# TASK TO COMPLETE
Please write out only the lines running from the one with "black 1x1 brick [269,240,307,304]" through the last line of the listing, each exactly as given.

-------- STUDY MATERIAL --------

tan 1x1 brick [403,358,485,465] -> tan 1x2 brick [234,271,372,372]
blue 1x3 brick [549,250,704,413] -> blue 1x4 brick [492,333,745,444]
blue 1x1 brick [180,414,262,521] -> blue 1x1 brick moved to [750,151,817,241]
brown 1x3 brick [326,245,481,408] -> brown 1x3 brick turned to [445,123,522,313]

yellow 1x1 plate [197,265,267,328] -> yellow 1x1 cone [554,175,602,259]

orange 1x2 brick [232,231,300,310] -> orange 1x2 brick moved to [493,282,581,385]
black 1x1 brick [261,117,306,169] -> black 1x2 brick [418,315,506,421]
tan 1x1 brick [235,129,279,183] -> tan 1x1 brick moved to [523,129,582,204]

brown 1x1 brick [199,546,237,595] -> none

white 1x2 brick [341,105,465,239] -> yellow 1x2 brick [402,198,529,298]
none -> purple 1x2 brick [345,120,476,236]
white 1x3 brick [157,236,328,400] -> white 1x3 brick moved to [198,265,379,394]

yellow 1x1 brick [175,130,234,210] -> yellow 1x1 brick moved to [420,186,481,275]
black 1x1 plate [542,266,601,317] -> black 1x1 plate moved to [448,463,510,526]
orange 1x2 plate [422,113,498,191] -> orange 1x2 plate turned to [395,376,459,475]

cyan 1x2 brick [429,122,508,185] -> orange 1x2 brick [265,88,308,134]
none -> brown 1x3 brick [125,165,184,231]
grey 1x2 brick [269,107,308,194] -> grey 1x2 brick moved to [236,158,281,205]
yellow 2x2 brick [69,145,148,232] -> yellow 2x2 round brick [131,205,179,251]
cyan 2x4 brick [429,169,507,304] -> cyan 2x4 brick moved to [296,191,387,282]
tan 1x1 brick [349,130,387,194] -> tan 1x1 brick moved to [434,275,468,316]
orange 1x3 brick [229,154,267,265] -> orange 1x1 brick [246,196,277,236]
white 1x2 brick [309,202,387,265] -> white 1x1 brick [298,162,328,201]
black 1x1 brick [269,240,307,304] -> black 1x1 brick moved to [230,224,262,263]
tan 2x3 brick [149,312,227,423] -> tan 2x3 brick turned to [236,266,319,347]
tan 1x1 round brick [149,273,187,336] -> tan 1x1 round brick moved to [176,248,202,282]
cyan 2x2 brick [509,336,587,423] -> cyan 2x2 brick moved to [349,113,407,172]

--------

# RESULT FOR THIS EXERCISE
black 1x1 brick [269,240,307,304] -> black 1x1 brick moved to [230,224,262,263]
tan 2x3 brick [149,312,227,423] -> tan 2x3 brick turned to [236,266,319,347]
tan 1x1 round brick [149,273,187,336] -> tan 1x1 round brick moved to [176,248,202,282]
cyan 2x2 brick [509,336,587,423] -> cyan 2x2 brick moved to [349,113,407,172]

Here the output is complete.